WHAT YOU NEED TO DO:
An exact copy of every record is needed, with all pictures omitted.

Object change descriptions

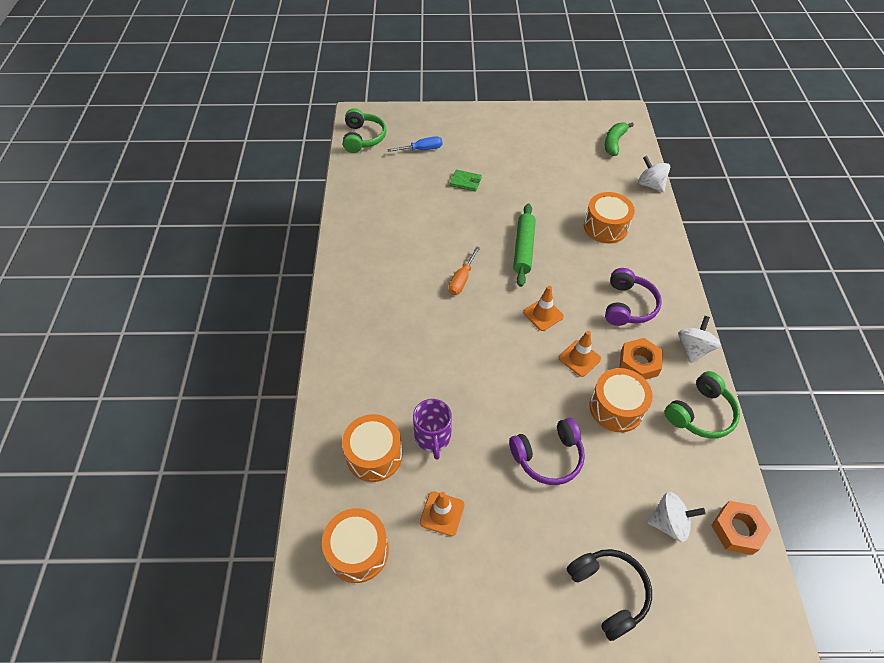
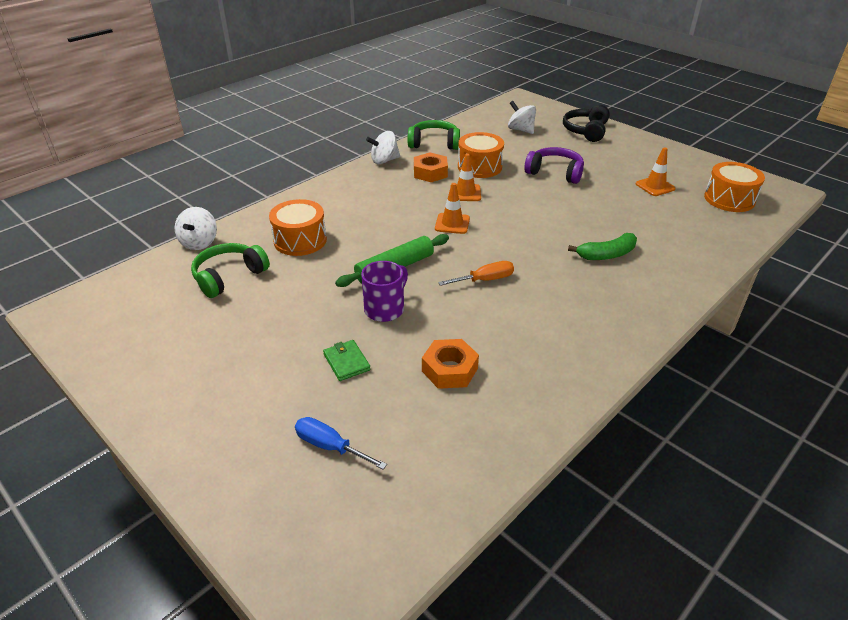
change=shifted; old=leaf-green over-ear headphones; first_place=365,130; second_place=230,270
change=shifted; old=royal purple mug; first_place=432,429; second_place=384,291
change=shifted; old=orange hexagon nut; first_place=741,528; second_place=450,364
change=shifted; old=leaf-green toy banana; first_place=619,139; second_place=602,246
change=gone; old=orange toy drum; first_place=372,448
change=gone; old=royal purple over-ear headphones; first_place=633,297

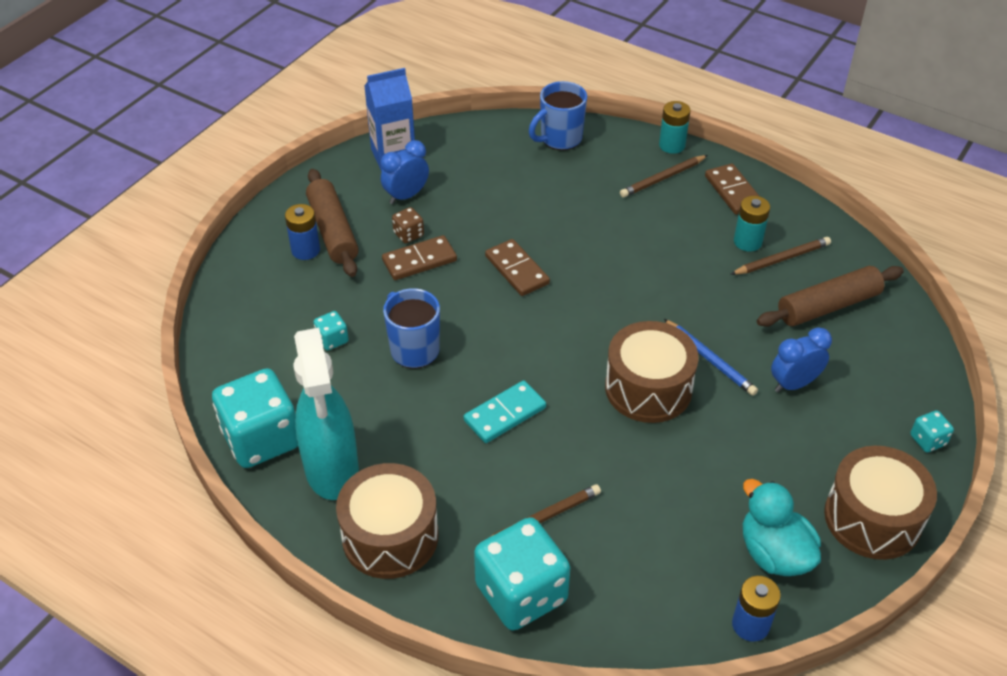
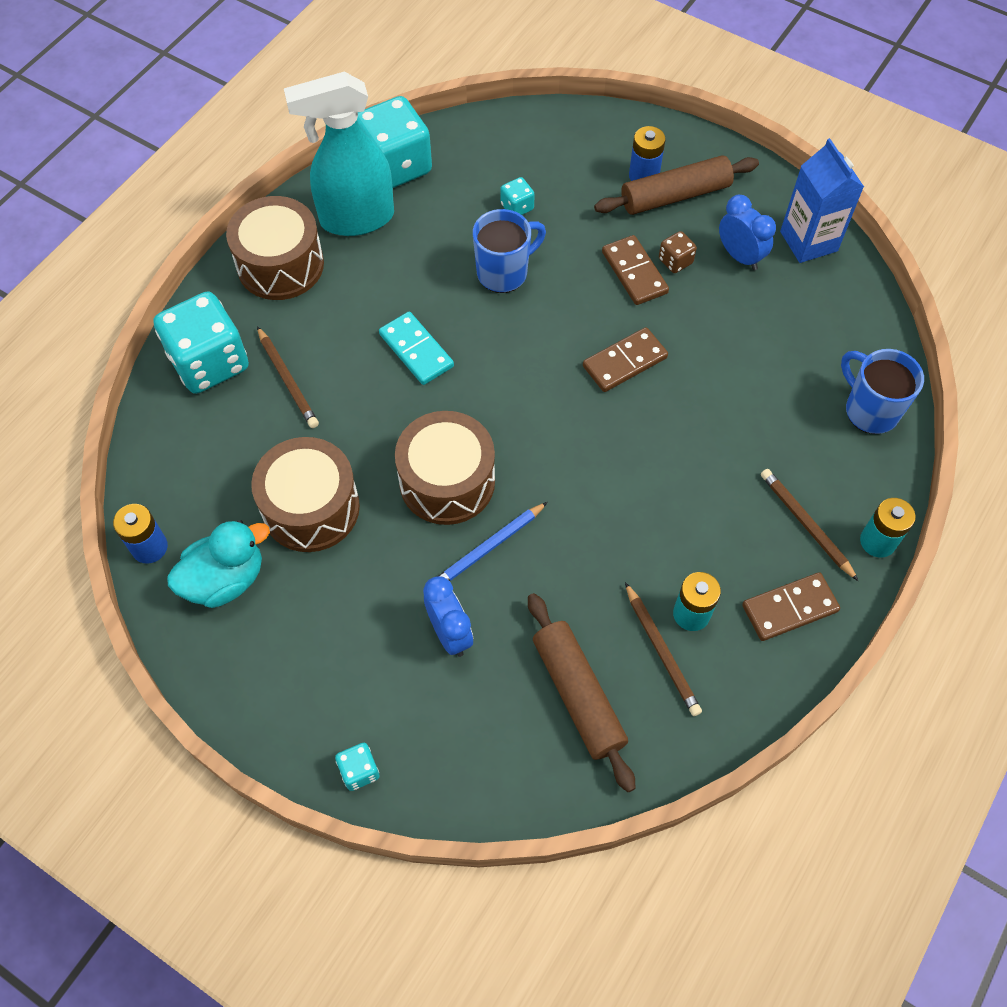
change=shifted; old=brown toy drum; first_place=880,503; second_place=305,494

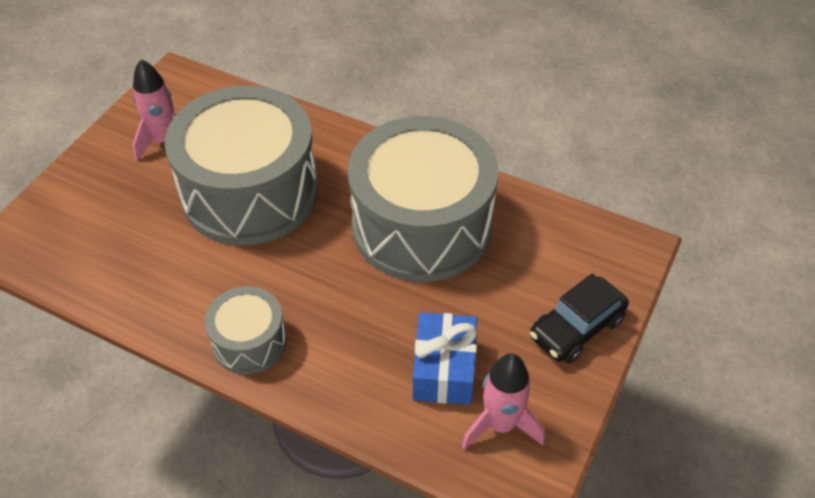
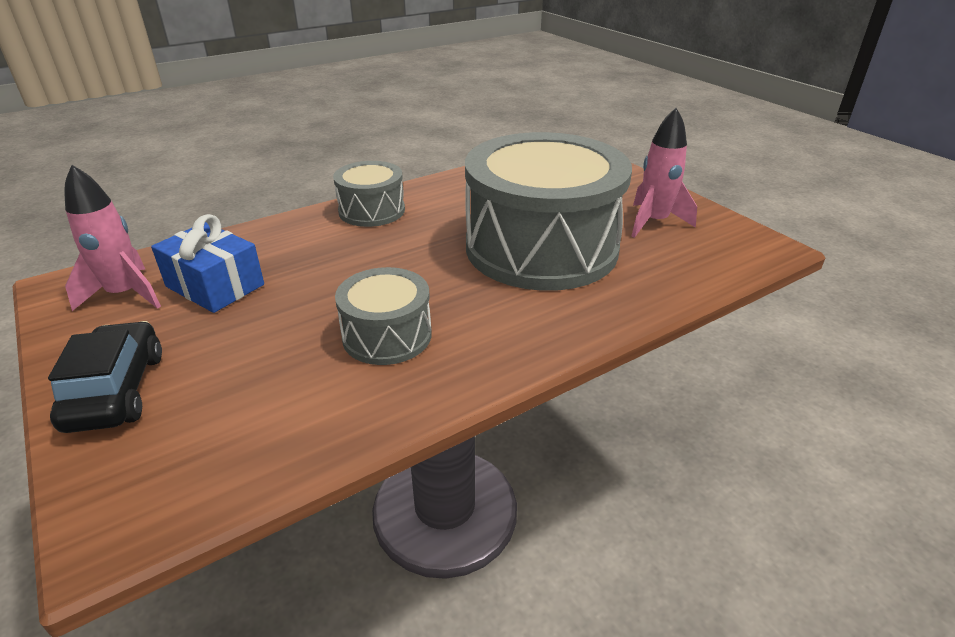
change=scaled; old=grey toy drum; first_place=423,199; second_place=383,316; factor=0.48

RESPONSE AREA:
change=shifted; old=leaf-green over-ear headphones; first_place=365,130; second_place=230,270
change=shifted; old=royal purple mug; first_place=432,429; second_place=384,291
change=shifted; old=orange hexagon nut; first_place=741,528; second_place=450,364
change=shifted; old=leaf-green toy banana; first_place=619,139; second_place=602,246
change=gone; old=orange toy drum; first_place=372,448
change=gone; old=royal purple over-ear headphones; first_place=633,297

change=shifted; old=brown toy drum; first_place=880,503; second_place=305,494

change=scaled; old=grey toy drum; first_place=423,199; second_place=383,316; factor=0.48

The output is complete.